▸ **EXERCISE**: What is needed is the full set of records, word for word, with no pictures.

[Satellite object listings]
+--

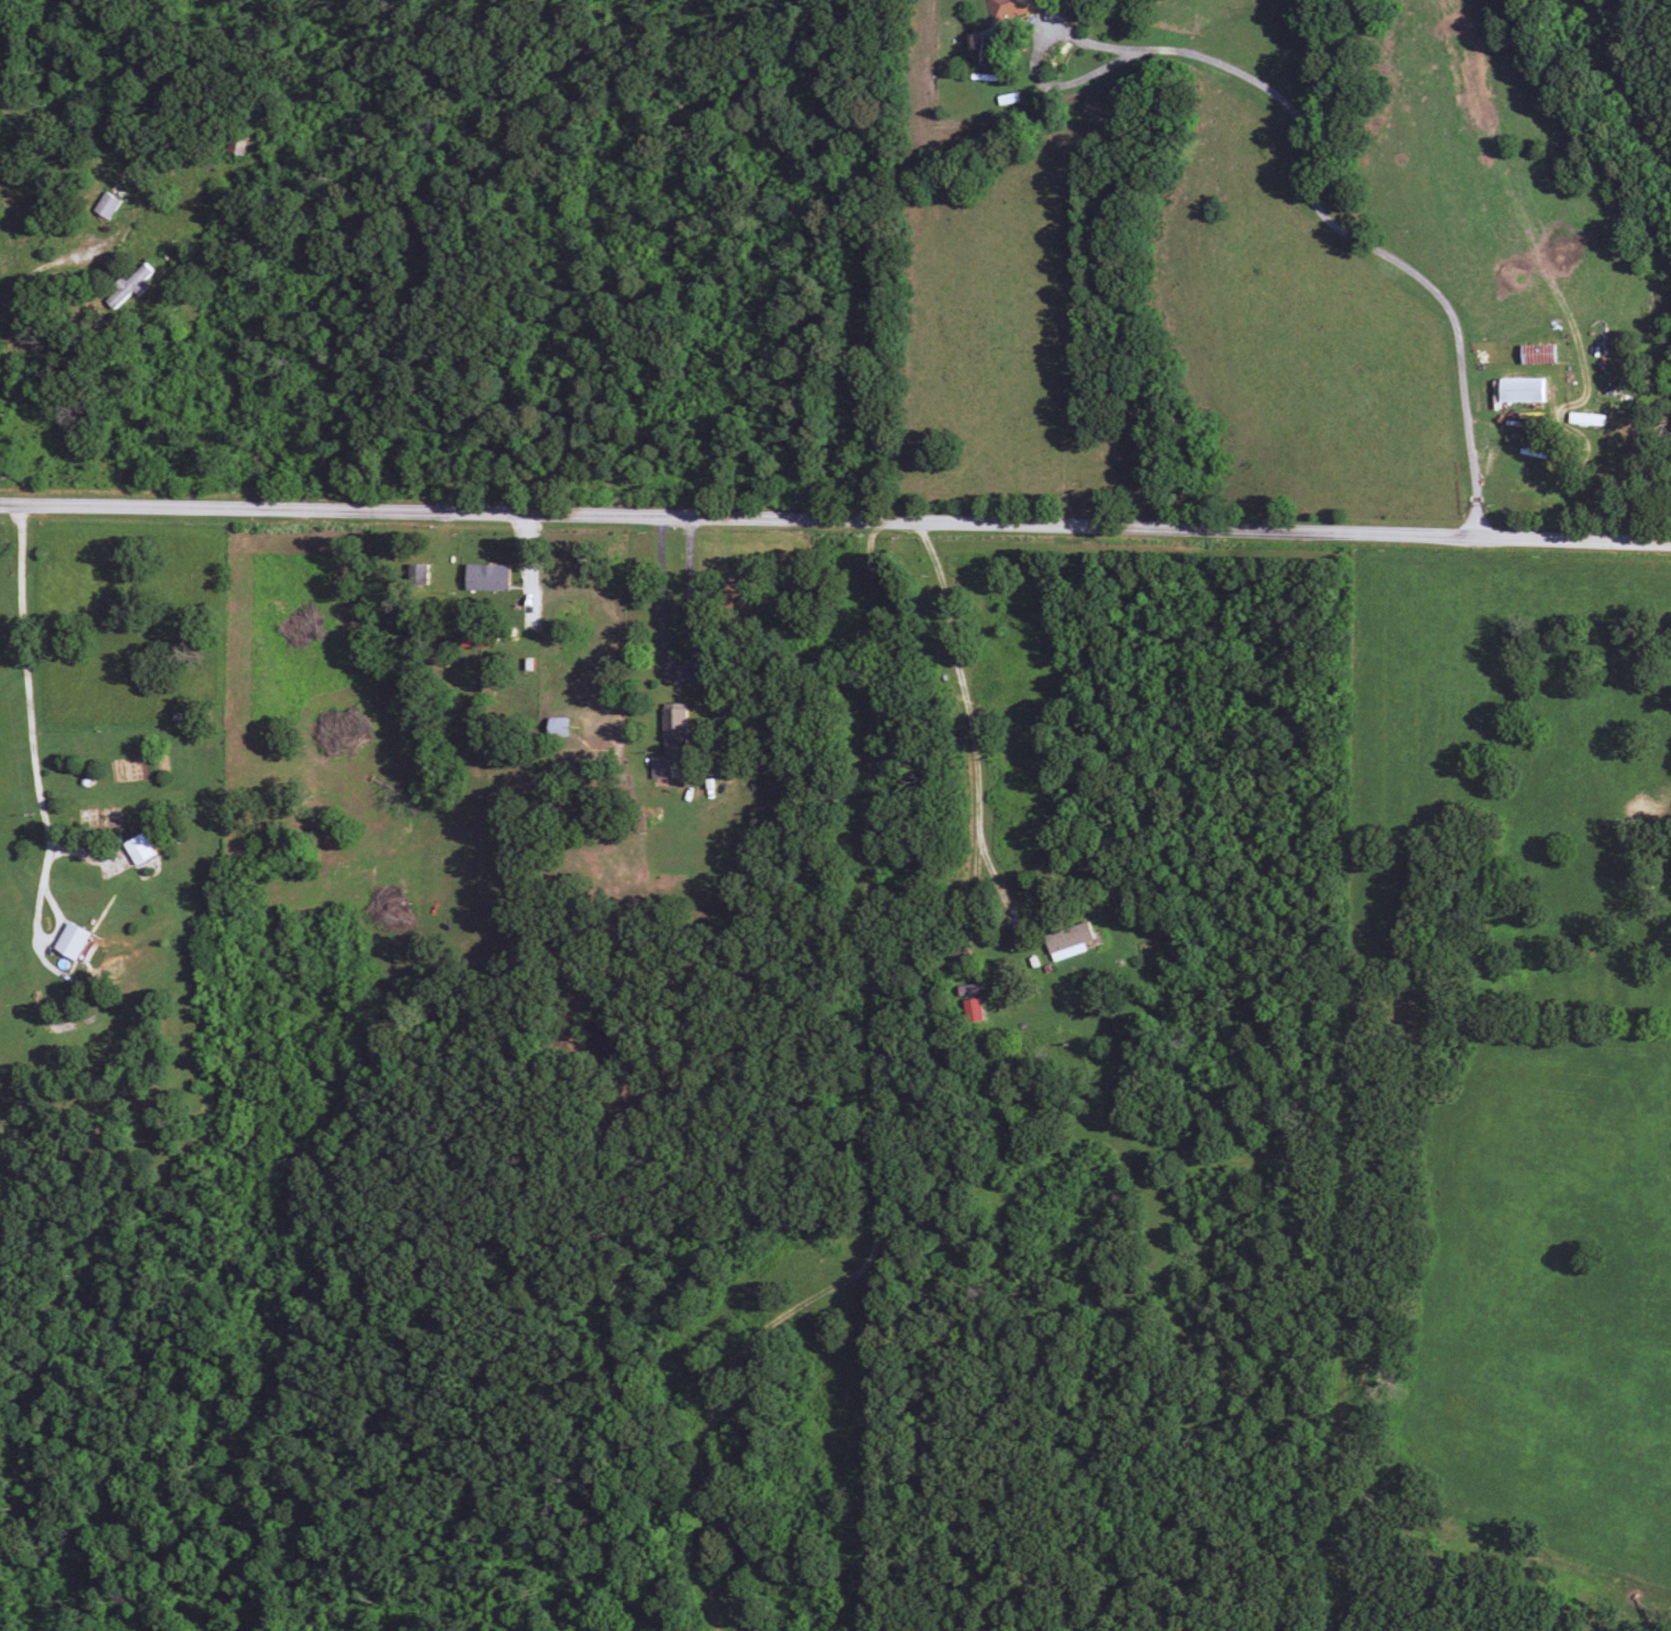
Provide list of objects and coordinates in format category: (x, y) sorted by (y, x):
building: (1011, 6)
building: (105, 201)
road: (1356, 240)
road: (46, 261)
building: (129, 282)
building: (1537, 350)
building: (1520, 386)
road: (835, 521)
building: (485, 573)
building: (478, 633)
road: (970, 724)
building: (670, 737)
road: (32, 794)
building: (137, 845)
building: (1068, 937)
building: (70, 938)
building: (972, 1005)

+--

▸ **WRITTEN ANSWER**:
Provide list of objects and coordinates in format category: (x, y) sorted by (y, x):
building: (1011, 6)
building: (105, 201)
road: (1356, 240)
road: (46, 261)
building: (129, 282)
building: (1537, 350)
building: (1520, 386)
road: (835, 521)
building: (485, 573)
building: (478, 633)
road: (970, 724)
building: (670, 737)
road: (32, 794)
building: (137, 845)
building: (1068, 937)
building: (70, 938)
building: (972, 1005)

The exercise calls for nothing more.